[Brief]
Reproduce each of the items below word for word, leaving out no line.

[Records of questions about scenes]
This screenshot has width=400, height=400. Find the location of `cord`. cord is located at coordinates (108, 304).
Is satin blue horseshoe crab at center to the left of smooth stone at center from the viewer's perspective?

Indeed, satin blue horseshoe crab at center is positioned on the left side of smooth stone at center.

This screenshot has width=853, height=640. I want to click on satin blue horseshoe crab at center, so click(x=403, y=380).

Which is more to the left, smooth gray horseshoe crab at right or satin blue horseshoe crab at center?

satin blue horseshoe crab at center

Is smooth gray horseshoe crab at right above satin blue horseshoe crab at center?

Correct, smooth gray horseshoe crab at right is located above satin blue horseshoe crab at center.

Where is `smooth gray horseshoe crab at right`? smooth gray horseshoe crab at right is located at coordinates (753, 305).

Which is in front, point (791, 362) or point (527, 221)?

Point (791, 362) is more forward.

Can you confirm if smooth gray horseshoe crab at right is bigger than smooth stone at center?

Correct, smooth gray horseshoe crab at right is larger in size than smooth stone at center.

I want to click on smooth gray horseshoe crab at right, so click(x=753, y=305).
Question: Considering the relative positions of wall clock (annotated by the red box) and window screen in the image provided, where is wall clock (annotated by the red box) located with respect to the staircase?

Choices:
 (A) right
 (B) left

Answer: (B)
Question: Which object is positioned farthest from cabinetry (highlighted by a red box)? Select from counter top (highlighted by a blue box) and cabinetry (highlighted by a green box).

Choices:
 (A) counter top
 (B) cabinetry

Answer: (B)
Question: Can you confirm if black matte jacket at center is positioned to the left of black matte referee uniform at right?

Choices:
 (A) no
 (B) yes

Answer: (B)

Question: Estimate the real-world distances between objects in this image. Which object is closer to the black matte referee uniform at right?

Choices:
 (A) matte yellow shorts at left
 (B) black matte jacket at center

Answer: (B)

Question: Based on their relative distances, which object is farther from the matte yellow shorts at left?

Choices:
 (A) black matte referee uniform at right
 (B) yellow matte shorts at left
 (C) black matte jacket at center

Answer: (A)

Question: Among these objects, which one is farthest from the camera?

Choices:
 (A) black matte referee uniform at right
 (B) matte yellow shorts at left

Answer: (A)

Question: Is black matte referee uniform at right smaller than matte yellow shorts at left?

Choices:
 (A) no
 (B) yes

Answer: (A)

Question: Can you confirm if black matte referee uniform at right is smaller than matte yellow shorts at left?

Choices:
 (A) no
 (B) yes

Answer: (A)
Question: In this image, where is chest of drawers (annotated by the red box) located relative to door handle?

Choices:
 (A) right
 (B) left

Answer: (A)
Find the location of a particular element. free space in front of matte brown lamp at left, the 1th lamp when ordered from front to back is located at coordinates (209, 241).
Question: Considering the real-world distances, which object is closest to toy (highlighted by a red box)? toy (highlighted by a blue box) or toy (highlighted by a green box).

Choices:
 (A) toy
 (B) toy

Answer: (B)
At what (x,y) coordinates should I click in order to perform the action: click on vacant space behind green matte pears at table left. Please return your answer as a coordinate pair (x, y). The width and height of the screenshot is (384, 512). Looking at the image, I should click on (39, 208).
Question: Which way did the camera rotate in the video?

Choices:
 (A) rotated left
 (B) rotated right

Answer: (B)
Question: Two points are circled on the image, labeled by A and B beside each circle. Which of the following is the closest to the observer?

[Task result]
This screenshot has width=400, height=400. Find the location of `cord`. cord is located at coordinates (108, 304).
Is satin blue horseshoe crab at center to the left of smooth stone at center from the viewer's perspective?

Indeed, satin blue horseshoe crab at center is positioned on the left side of smooth stone at center.

This screenshot has width=853, height=640. I want to click on satin blue horseshoe crab at center, so click(x=403, y=380).

Which is more to the left, smooth gray horseshoe crab at right or satin blue horseshoe crab at center?

satin blue horseshoe crab at center

Is smooth gray horseshoe crab at right above satin blue horseshoe crab at center?

Correct, smooth gray horseshoe crab at right is located above satin blue horseshoe crab at center.

Where is `smooth gray horseshoe crab at right`? smooth gray horseshoe crab at right is located at coordinates (753, 305).

Which is in front, point (791, 362) or point (527, 221)?

Point (791, 362) is more forward.

Can you confirm if smooth gray horseshoe crab at right is bigger than smooth stone at center?

Correct, smooth gray horseshoe crab at right is larger in size than smooth stone at center.

I want to click on smooth gray horseshoe crab at right, so click(x=753, y=305).
Question: Considering the relative positions of wall clock (annotated by the red box) and window screen in the image provided, where is wall clock (annotated by the red box) located with respect to the staircase?

Choices:
 (A) right
 (B) left

Answer: (B)
Question: Which object is positioned farthest from cabinetry (highlighted by a red box)? Select from counter top (highlighted by a blue box) and cabinetry (highlighted by a green box).

Choices:
 (A) counter top
 (B) cabinetry

Answer: (B)
Question: Can you confirm if black matte jacket at center is positioned to the left of black matte referee uniform at right?

Choices:
 (A) no
 (B) yes

Answer: (B)

Question: Estimate the real-world distances between objects in this image. Which object is closer to the black matte referee uniform at right?

Choices:
 (A) matte yellow shorts at left
 (B) black matte jacket at center

Answer: (B)

Question: Based on their relative distances, which object is farther from the matte yellow shorts at left?

Choices:
 (A) black matte referee uniform at right
 (B) yellow matte shorts at left
 (C) black matte jacket at center

Answer: (A)

Question: Among these objects, which one is farthest from the camera?

Choices:
 (A) black matte referee uniform at right
 (B) matte yellow shorts at left

Answer: (A)

Question: Is black matte referee uniform at right smaller than matte yellow shorts at left?

Choices:
 (A) no
 (B) yes

Answer: (A)

Question: Can you confirm if black matte referee uniform at right is smaller than matte yellow shorts at left?

Choices:
 (A) no
 (B) yes

Answer: (A)
Question: In this image, where is chest of drawers (annotated by the red box) located relative to door handle?

Choices:
 (A) right
 (B) left

Answer: (A)
Find the location of a particular element. free space in front of matte brown lamp at left, the 1th lamp when ordered from front to back is located at coordinates (209, 241).
Question: Considering the real-world distances, which object is closest to toy (highlighted by a red box)? toy (highlighted by a blue box) or toy (highlighted by a green box).

Choices:
 (A) toy
 (B) toy

Answer: (B)
At what (x,y) coordinates should I click in order to perform the action: click on vacant space behind green matte pears at table left. Please return your answer as a coordinate pair (x, y). The width and height of the screenshot is (384, 512). Looking at the image, I should click on (39, 208).
Question: Which way did the camera rotate in the video?

Choices:
 (A) rotated left
 (B) rotated right

Answer: (B)
Question: Two points are circled on the image, labeled by A and B beside each circle. Which of the following is the closest to the observer?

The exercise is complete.